§ **REQUIRED TASK**
Return every line in the data that contains the string "clef".

§ **DATA IN THIS EXERCISE**
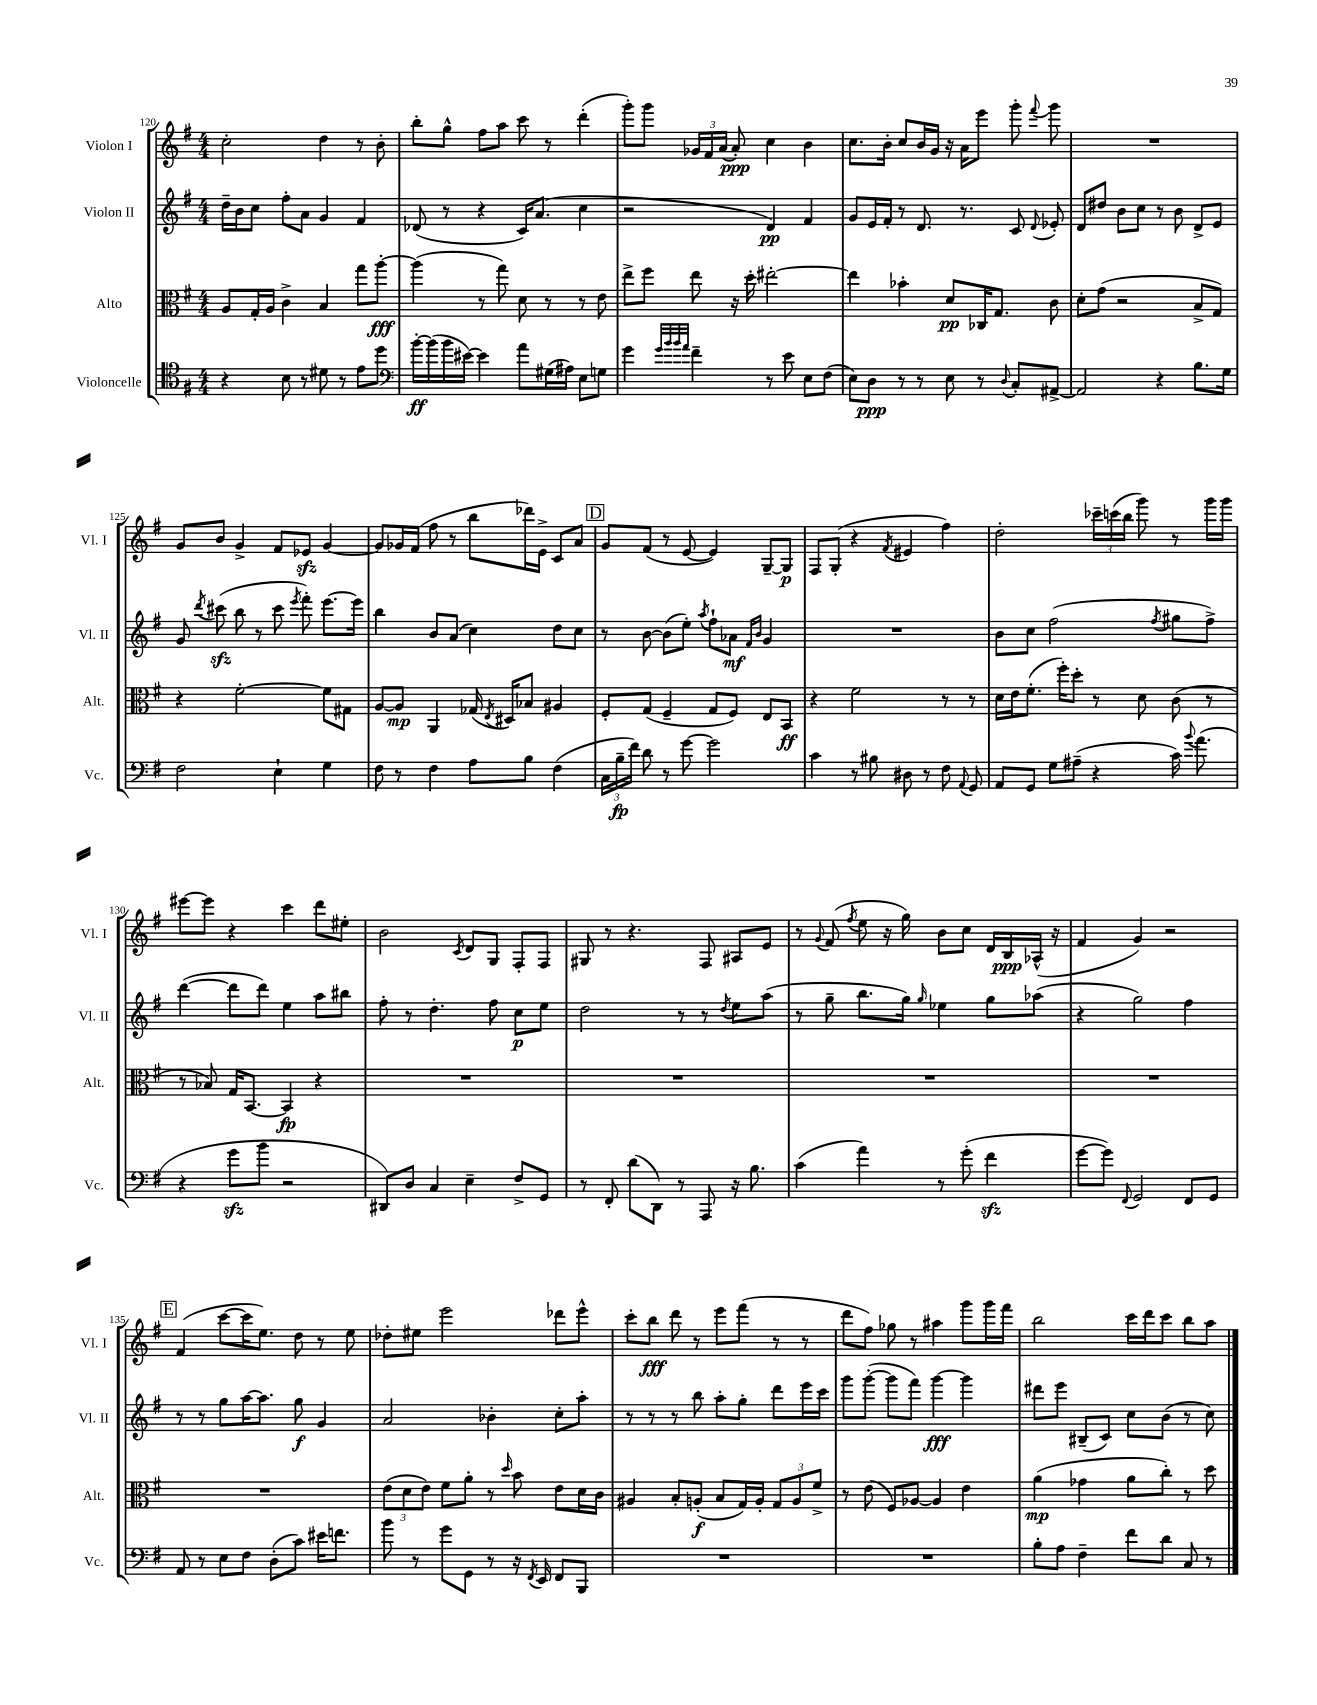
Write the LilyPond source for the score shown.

<<
\new StaffGroup <<
\new Staff = "s0" \with { instrumentName = "Violon I" shortInstrumentName = "Vl. I" } {
    \clef treble \key g \major \numericTimeSignature \time 4/4
    \autoBeamOff c''2-. d''4 r8 b'8-. |
    b''8[-. g''8]-^ fis''8[ a''8] c'''8 r8 d'''4-.( |
    g'''8[-.) g'''8] \tuplet 3/2 { ges'16[ fis'16 a'16]( } a'8-.\ppp) c''4 b'4 |
    c''8.[ b'16]-. c''8[ b'16 g'16] r16 a'16[ e'''8] g'''8-. \appoggiatura { fis'''8 } g'''8 |
    R1 |
    g'8[ b'8] g'4-> fis'8[ ees'8]\sfz g'4~ |
    g'8[ ges'16 fis'16]( fis''8 r8 b''8[ des'''16) e'16]-> c'8[ a'8] |
    \mark \markup { \box "D" } g'8[ fis'8]( r8 e'8~ e'4) g8[~-- g8]\p |
    fis8[ g8]-.( r4 \acciaccatura { fis'8 } eis'4 fis''4) |
    d''2-. \tuplet 3/2 { ces'''16[-- c'''16( b''16] } g'''8) r8 g'''16[ g'''16] |
    eis'''8[~ eis'''8] r4 c'''4 d'''8[ eis''8]-. |
    b'2 \acciaccatura { c'8 } d'8[ g8] fis8[-. fis8] |
    gis8 r8 r4. fis8 ais8[ e'8] |
    r8 \appoggiatura { g'8 } fis'8( \acciaccatura { fis''8 } e''8 r16 g''16) b'8[ c''8] d'16[ b16\ppp aes16]-^( r16 |
    fis'4 g'4) r2 |
    \mark \markup { \box "E" } fis'4( c'''8[~ c'''16 e''8.]) d''8 r8 e''8 |
    des''8[-. eis''8] e'''2 des'''8[ e'''8]-^ |
    c'''8[-. b''8]\fff d'''8 r8 e'''8[ fis'''8]( r8 r8 |
    d'''8[ fis''8]) ges''8 r8 ais''4 g'''8[ g'''16 fis'''16] |
    b''2 c'''16[ d'''16 c'''8] b''8[ a''8] \bar "|." |
}
\new Staff = "s1" \with { instrumentName = "Violon II" shortInstrumentName = "Vl. II" } {
    \clef treble \key g \major \numericTimeSignature \time 4/4
    \autoBeamOff d''16[-- b'16 c''8] fis''8[-. a'8] g'4 fis'4 |
    des'8( r8 r4 c'16[) a'8.]( c''4 |
    r2 d'4\pp) fis'4 |
    g'8[ e'16 fis'16]-. r8 d'8. r8. c'8 \appoggiatura { d'8 } ees'8-. |
    d'8[ dis''8] b'8[ c''8] r8 b'8 d'8[-> e'8] |
    g'8 \acciaccatura { d'''8 } cis'''8\sfz( b''8 r8 cis'''8 \acciaccatura { e'''8 } fis'''8-.) e'''8.[~ e'''16] |
    b''4 b'8[ a'8]( c''4) d''8[ c''8] |
    \mark \markup { \box "D" } r8 b'8~ b'8[( e''8]-.) \acciaccatura { a''8 } fis''8[-! aes'8]\mf \grace { fis'16[ b'16] } g'4 |
    R1 |
    b'8[ c''8] fis''2( \acciaccatura { fis''8 } gis''8[ fis''8]->) |
    d'''4~( d'''8[ d'''8]) e''4 a''8[ bis''8] |
    fis''8-. r8 d''4.-. fis''8 c''8[\p e''8] |
    d''2 r8 r8 \acciaccatura { d''8 } e''8[ a''8]( |
    r8 g''8-- b''8.[ g''16]) \grace { g''16 } ees''4 g''8[ aes''8]( |
    r4 g''2) fis''4 |
    \mark \markup { \box "E" } r8 r8 g''8[ a''16~ a''8.] g''8\f g'4 |
    a'2 bes'4-. c''8[-. a''8]-. |
    r8 r8 r8 b''8 a''8[-. g''8]-. d'''8[ e'''16 c'''16] |
    g'''8[ g'''8]~-.( g'''8[ fis'''8]) g'''4~\fff g'''4 |
    dis'''8[ e'''8] bis8[--( c'8]) c''8[ b'8]( r8 c''8) \bar "|." |
}
\new Staff = "s2" \with { instrumentName = "Alto" shortInstrumentName = "Alt." } {
    \clef alto \key g \major \numericTimeSignature \time 4/4
    \autoBeamOff a8[ g16-. a16] c'4-> b4 g''8[ a''8]~-.\fff |
    a''4( r8 g''8) d'8 r8 r8 e'8 |
    e''8[-> fis''8] e''8 r16 d''16-. eis''2~-. |
    eis''4 bes'4-. d'8[\pp ces16 g8.] c'8 |
    d'8[-. g'8]( r2 b8[-> g8]) |
    r4 fis'2~-. fis'8[ gis8] |
    a8[~ a8]\mp a,4 ges16( \acciaccatura { e8 } dis16[) bes8] ais4 |
    \mark \markup { \box "D" } fis8[-. g8]( fis4-- g8[ fis8]) e8[ b,8]\ff |
    r4 fis'2 r8 r8 |
    d'16[ e'16 fis'8.]-.( fis''16[-.) d''8]-. r8 d'8 c'8( r8 |
    r8 bes8) g16[ b,8.]~ b,4\fp r4 |
    R1 |
    R1 |
    R1 |
    R1 |
    \mark \markup { \box "E" } R1 |
    \tuplet 3/2 { e'8[( d'8 e'8]) } fis'8[ a'8]-. r8 \grace { d''16 } b'8 e'8[ d'16 c'16] |
    ais4 b8[-. a8]-.\f( b8[ g16) a16]-. \tuplet 3/2 { g8[ a8 fis'8]-> } |
    r8 e'8( fis8[) aes8]~ aes4 e'4 |
    a'4\mp( ges'4 a'8[ c''8]-.) r8 d''8 \bar "|." |
}
\new Staff = "s3" \with { instrumentName = "Violoncelle" shortInstrumentName = "Vc." } {
    \clef tenor \key g \major \numericTimeSignature \time 4/4
    \autoBeamOff r4 b8 r8 dis'8 r8 e'8[ d''8] |
    \clef bass b'16[~-.\ff b'16( b'16 eis'16]~) eis'4 a'8[ gis16( ais16]) e8[ g8] |
    g'4 \grace { g'32[ b'32 b'32 a'32] } fis'4-- r8 e'8 e8[ fis8]( |
    e8[) d8]\ppp r8 r8 e8 r8 \appoggiatura { d8 } c8[-. ais,8]~-> |
    ais,2 r4 b8.[ g16] |
    fis2 e4-! g4 |
    fis8 r8 fis4 a8[ b8] fis4( |
    \mark \markup { \box "D" } \tuplet 3/2 { c16[ b16--\fp fis'16]) } d'8 r8 g'8~ g'2 |
    c'4 r8 bis8 dis8 r8 fis8 \appoggiatura { a,8 } g,8 |
    a,8[ g,8] g8[ ais8]--( r4 c'16) \appoggiatura { b'8 } a'8.( |
    r4 g'8[\sfz b'8] r2 |
    dis,8[) d8] c4 e4-- fis8[-> g,8] |
    r8 fis,8-. d'8[( d,8]) r8 a,,8 r16 b8. |
    c'4( a'4) r8 g'8-.( fis'4\sfz |
    g'8[~ g'8]) \appoggiatura { fis,8 } g,2 fis,8[ g,8] |
    \mark \markup { \box "E" } a,8 r8 e8[ fis8] d8[-.( c'8]) eis'16[ f'8.] |
    b'8 r8 g'8[ g,8] r8 r16 \acciaccatura { fis,8 } e,16 fis,8[ b,,8] |
    R1 |
    R1 |
    b8[-. a8] fis4-- fis'8[ d'8] c8 r8 \bar "|." |
}
>>
>>
\layout { \context { \Score currentBarNumber = #120 } }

§ **THE RESPONSE**
    \clef treble \key g \major \numericTimeSignature \time 4/4
    \clef treble \key g \major \numericTimeSignature \time 4/4
    \clef alto \key g \major \numericTimeSignature \time 4/4
    \clef tenor \key g \major \numericTimeSignature \time 4/4
    \clef bass b'16[~-.\ff b'16( b'16 eis'16]~) eis'4 a'8[ gis16( ais16]) e8[ g8] |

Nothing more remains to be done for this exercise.